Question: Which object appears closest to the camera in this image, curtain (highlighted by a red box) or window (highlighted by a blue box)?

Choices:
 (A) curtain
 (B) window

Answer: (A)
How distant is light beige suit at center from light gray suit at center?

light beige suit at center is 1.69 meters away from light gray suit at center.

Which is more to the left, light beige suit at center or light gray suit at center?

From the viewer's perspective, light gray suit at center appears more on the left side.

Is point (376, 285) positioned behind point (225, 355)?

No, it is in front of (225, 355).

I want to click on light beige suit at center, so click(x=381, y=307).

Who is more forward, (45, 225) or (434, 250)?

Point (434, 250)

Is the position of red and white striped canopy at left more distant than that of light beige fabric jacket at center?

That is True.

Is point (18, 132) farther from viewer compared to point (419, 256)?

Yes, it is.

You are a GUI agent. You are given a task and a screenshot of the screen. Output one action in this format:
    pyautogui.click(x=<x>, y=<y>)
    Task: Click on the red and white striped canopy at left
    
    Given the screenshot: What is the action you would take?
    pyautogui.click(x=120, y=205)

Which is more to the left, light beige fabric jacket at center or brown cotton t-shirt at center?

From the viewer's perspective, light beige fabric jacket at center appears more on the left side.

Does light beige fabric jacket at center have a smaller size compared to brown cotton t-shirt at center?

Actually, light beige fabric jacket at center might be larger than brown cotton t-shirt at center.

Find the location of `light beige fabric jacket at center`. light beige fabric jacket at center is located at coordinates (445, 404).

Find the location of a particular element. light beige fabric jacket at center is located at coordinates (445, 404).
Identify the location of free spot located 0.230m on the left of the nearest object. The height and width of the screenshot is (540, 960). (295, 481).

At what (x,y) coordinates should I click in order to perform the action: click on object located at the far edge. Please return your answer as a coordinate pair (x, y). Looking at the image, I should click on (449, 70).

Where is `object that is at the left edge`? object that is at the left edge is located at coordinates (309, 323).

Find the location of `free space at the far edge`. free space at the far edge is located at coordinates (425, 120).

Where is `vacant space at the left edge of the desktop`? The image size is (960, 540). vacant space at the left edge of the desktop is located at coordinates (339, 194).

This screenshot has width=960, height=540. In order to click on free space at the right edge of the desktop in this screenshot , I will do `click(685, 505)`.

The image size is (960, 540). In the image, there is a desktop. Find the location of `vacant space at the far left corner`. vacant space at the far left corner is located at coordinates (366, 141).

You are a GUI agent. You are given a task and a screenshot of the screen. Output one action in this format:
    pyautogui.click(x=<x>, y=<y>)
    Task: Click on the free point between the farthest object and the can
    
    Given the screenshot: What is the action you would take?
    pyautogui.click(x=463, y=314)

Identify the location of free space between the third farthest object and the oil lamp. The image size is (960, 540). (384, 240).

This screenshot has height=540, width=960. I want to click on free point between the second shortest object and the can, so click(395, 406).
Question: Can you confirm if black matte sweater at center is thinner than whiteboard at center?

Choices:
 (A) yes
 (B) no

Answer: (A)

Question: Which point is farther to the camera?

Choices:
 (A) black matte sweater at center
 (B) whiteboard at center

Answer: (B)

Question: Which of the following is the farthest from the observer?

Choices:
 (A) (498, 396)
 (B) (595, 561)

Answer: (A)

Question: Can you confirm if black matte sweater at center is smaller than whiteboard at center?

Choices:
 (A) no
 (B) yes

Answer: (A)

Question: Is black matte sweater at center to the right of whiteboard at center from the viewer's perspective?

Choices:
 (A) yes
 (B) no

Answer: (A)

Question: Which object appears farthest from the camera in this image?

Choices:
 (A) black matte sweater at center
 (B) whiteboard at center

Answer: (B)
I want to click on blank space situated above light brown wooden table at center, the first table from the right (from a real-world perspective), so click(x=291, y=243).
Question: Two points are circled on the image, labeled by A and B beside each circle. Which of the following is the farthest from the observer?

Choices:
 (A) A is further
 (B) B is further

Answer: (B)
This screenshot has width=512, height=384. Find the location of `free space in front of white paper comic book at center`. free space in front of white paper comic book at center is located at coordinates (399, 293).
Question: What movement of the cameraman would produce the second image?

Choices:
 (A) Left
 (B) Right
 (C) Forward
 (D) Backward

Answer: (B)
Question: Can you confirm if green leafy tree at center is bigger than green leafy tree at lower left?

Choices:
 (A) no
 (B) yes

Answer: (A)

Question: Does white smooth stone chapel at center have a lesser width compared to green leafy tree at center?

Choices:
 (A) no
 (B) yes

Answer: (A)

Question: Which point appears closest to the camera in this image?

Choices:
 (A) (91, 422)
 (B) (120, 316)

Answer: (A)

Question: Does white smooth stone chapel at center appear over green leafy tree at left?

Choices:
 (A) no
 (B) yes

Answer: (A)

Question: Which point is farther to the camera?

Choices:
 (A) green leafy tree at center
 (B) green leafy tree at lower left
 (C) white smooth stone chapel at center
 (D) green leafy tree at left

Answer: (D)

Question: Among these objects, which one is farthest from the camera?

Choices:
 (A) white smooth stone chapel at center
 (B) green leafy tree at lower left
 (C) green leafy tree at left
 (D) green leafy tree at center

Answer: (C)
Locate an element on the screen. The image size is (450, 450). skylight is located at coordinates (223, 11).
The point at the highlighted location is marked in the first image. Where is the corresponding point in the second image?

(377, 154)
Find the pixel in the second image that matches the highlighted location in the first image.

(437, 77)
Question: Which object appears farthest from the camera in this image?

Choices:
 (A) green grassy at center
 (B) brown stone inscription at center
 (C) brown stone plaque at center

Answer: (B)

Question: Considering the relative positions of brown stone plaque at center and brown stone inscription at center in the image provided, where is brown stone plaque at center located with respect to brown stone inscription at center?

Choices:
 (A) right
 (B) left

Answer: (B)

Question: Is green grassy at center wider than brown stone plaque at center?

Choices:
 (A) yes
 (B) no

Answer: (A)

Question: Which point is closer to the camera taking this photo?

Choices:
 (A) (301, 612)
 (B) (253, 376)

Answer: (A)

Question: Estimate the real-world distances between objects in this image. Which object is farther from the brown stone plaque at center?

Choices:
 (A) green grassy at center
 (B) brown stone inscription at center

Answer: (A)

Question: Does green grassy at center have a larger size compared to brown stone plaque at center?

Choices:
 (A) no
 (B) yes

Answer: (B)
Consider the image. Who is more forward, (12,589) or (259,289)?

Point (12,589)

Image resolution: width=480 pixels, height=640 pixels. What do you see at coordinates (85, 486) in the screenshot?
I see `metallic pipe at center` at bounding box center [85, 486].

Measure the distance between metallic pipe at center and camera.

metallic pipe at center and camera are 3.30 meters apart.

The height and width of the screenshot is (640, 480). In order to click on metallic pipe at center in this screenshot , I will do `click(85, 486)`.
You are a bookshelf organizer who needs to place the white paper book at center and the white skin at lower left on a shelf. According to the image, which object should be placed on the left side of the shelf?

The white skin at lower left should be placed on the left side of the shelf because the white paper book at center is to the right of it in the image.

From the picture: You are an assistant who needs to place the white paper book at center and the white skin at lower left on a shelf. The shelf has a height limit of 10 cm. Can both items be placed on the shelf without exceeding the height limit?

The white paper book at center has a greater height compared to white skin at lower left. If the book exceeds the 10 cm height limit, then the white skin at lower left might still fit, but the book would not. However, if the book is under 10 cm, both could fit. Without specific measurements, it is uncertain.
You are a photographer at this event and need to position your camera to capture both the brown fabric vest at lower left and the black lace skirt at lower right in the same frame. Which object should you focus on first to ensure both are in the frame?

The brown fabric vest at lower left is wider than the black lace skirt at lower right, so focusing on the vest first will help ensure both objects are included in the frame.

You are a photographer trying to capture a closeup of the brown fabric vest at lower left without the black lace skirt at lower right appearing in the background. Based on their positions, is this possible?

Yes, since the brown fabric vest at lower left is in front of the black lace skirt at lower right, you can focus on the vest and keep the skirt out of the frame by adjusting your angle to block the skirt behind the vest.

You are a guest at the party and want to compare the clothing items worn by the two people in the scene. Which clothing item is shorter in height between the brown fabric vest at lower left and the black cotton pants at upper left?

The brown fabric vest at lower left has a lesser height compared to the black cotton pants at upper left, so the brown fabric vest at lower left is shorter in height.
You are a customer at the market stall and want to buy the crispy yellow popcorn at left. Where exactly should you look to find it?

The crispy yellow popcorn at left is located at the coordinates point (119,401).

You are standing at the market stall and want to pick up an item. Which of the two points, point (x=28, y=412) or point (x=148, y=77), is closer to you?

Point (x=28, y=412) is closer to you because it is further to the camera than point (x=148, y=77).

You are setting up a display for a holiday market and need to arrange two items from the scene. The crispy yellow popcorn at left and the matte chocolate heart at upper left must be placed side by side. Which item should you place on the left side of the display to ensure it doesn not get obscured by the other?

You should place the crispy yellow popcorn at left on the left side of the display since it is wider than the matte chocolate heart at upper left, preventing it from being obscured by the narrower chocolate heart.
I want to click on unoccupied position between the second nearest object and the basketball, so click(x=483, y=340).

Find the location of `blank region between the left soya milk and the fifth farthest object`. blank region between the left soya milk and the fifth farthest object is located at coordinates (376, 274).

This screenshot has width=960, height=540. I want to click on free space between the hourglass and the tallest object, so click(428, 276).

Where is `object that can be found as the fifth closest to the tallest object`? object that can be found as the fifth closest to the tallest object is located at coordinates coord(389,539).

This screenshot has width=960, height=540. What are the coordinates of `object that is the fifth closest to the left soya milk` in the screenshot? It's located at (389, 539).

○ ○ ○

_Task instructions_: Reproduce the part of the listing that opens with its first line and closes with the line containing "Which is more to the left, light beige suit", changing "red box" to "green box" and leaving everything else as it is.

_Output_:
Question: Which object appears closest to the camera in this image, curtain (highlighted by a green box) or window (highlighted by a blue box)?

Choices:
 (A) curtain
 (B) window

Answer: (A)
How distant is light beige suit at center from light gray suit at center?

light beige suit at center is 1.69 meters away from light gray suit at center.

Which is more to the left, light beige suit at center or light gray suit at center?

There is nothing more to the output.